■ Problem ■
Pictures in the listing should not be copied. Reproduce, word for word, each line from the one holding "none -> yellow brick C6:D6 level 2" through the final line.

■ Task data ■

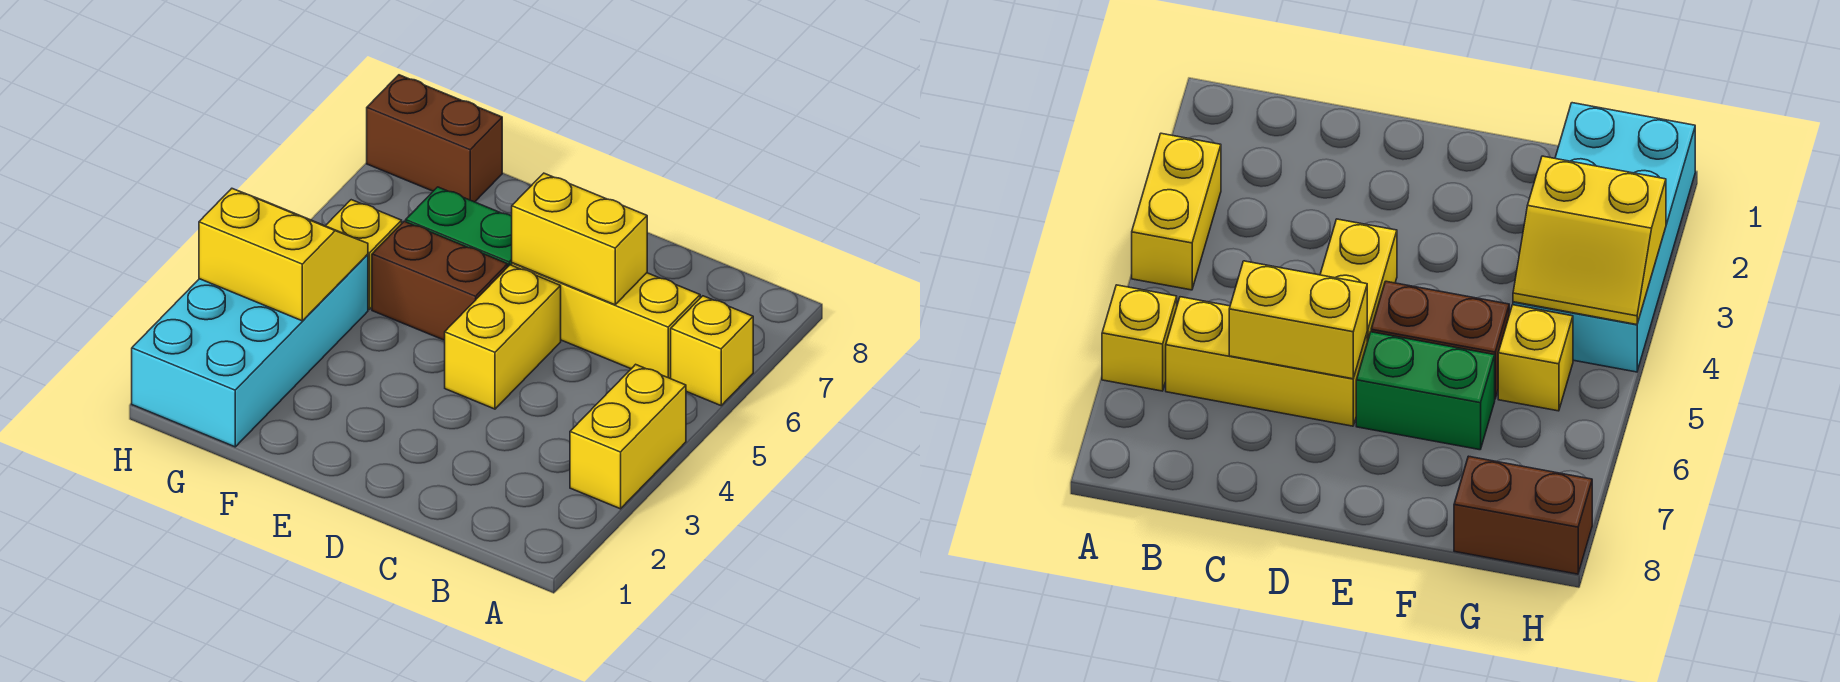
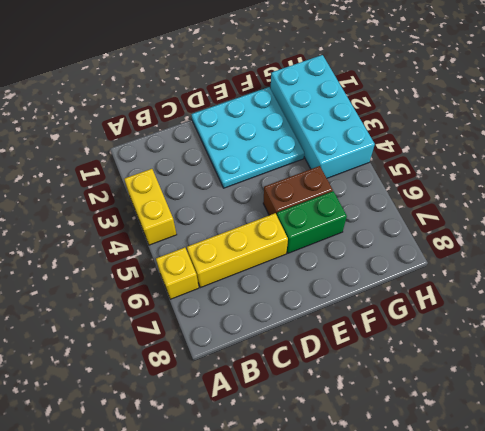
cyan plate D1:F3 level 1 -> none
none -> yellow brick D4:D5 level 1
none -> yellow brick G5 level 1

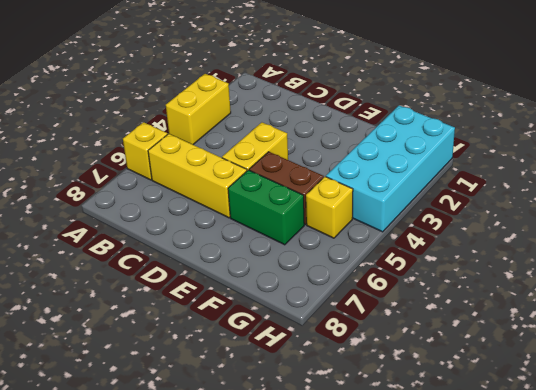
none -> brown brick G8:H8 level 1
none -> yellow brick C6:D6 level 2

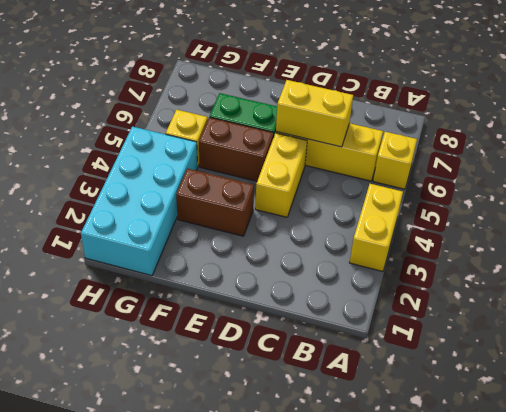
brown brick E3:F3 level 1 -> brown brick G8:H8 level 1
none -> yellow slope G3:H4 level 2 top 3

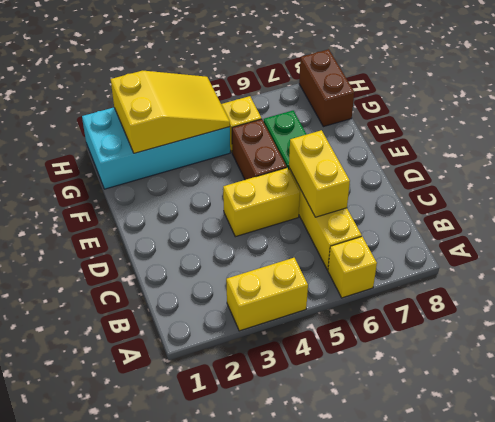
yellow slope G2:H4 level 2 top 2 -> yellow slope G3:H4 level 2 top 3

■ Response ■
none -> yellow brick C6:D6 level 2

brown brick E3:F3 level 1 -> brown brick G8:H8 level 1
none -> yellow slope G3:H4 level 2 top 3

yellow slope G2:H4 level 2 top 2 -> yellow slope G3:H4 level 2 top 3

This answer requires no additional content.